Action item - From the data below, retype exactly the lines starting with the one that contains "U1 pin TRIG: NET7 -> NET9" and ending with the one that contains "R118: 82k (BASE, GND) -> 82k (BASE, LAMP)", both included.

Materials provided -

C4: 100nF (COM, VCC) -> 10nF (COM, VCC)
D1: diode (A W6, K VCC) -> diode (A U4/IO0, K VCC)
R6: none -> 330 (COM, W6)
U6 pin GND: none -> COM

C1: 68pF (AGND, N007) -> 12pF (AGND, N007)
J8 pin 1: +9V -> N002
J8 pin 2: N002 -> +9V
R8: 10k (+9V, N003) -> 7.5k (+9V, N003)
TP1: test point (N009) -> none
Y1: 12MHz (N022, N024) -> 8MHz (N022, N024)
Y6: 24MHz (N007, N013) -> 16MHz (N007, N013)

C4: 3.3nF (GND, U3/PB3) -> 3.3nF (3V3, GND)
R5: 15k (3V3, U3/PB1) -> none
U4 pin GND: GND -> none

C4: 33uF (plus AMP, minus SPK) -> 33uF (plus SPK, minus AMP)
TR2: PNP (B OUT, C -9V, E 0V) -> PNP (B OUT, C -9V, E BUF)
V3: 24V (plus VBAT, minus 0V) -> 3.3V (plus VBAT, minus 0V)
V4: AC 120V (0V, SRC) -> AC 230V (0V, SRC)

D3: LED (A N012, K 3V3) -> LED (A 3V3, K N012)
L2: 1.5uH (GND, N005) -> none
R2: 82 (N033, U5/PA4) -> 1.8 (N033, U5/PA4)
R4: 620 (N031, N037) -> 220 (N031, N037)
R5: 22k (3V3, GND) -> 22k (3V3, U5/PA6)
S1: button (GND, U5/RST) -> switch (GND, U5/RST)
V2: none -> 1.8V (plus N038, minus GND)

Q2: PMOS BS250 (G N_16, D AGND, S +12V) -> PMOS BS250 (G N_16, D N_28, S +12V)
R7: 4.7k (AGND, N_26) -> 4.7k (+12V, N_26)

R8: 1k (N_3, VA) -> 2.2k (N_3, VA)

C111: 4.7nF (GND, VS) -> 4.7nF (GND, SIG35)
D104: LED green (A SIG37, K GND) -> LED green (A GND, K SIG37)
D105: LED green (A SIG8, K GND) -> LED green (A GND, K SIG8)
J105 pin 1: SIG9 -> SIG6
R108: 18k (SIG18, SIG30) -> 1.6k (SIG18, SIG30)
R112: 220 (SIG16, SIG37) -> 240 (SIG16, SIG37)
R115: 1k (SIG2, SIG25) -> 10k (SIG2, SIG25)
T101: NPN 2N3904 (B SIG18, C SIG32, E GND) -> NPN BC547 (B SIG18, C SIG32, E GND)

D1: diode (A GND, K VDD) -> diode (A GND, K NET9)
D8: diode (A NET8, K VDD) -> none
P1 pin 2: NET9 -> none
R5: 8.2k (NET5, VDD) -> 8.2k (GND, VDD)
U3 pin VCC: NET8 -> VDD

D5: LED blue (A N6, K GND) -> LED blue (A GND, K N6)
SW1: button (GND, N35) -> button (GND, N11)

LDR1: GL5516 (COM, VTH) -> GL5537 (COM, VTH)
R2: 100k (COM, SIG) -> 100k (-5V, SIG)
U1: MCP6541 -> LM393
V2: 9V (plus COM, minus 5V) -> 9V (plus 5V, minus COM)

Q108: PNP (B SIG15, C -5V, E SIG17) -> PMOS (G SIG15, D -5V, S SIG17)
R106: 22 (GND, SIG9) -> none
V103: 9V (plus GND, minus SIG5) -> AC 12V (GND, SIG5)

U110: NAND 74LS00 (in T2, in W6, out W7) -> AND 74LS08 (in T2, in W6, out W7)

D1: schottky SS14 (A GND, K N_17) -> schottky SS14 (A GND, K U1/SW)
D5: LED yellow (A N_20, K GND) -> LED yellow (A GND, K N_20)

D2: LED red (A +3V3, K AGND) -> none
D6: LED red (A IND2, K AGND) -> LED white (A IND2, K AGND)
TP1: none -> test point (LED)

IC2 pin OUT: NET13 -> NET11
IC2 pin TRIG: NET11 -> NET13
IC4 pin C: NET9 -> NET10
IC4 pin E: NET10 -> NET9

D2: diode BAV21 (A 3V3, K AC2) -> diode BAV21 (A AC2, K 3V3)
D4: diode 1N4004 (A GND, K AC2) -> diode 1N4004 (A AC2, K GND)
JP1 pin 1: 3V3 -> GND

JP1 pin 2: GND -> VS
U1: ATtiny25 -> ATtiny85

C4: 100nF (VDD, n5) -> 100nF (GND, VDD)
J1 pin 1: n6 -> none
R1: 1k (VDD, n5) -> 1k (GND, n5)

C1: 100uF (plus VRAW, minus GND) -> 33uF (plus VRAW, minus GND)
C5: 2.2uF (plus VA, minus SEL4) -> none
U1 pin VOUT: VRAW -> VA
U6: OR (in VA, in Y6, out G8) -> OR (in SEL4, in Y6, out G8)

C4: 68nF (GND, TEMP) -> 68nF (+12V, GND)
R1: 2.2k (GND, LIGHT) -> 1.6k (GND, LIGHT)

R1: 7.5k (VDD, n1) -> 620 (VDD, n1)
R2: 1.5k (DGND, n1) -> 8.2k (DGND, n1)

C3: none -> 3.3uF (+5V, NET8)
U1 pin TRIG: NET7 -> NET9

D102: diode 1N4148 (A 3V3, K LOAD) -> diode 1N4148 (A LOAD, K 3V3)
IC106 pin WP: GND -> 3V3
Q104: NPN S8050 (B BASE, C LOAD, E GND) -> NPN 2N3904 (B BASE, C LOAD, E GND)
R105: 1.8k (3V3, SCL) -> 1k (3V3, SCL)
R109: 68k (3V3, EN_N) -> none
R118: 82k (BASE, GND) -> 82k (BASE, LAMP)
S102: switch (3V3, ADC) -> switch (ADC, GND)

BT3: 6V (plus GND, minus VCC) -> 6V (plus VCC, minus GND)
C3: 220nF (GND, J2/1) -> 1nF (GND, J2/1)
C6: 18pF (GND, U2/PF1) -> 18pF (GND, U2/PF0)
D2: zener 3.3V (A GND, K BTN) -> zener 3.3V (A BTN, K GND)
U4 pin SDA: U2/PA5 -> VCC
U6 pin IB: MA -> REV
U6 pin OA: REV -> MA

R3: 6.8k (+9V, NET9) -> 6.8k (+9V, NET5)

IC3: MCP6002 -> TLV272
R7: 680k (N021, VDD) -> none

Response area -
U1 pin TRIG: NET7 -> NET9

D102: diode 1N4148 (A 3V3, K LOAD) -> diode 1N4148 (A LOAD, K 3V3)
IC106 pin WP: GND -> 3V3
Q104: NPN S8050 (B BASE, C LOAD, E GND) -> NPN 2N3904 (B BASE, C LOAD, E GND)
R105: 1.8k (3V3, SCL) -> 1k (3V3, SCL)
R109: 68k (3V3, EN_N) -> none
R118: 82k (BASE, GND) -> 82k (BASE, LAMP)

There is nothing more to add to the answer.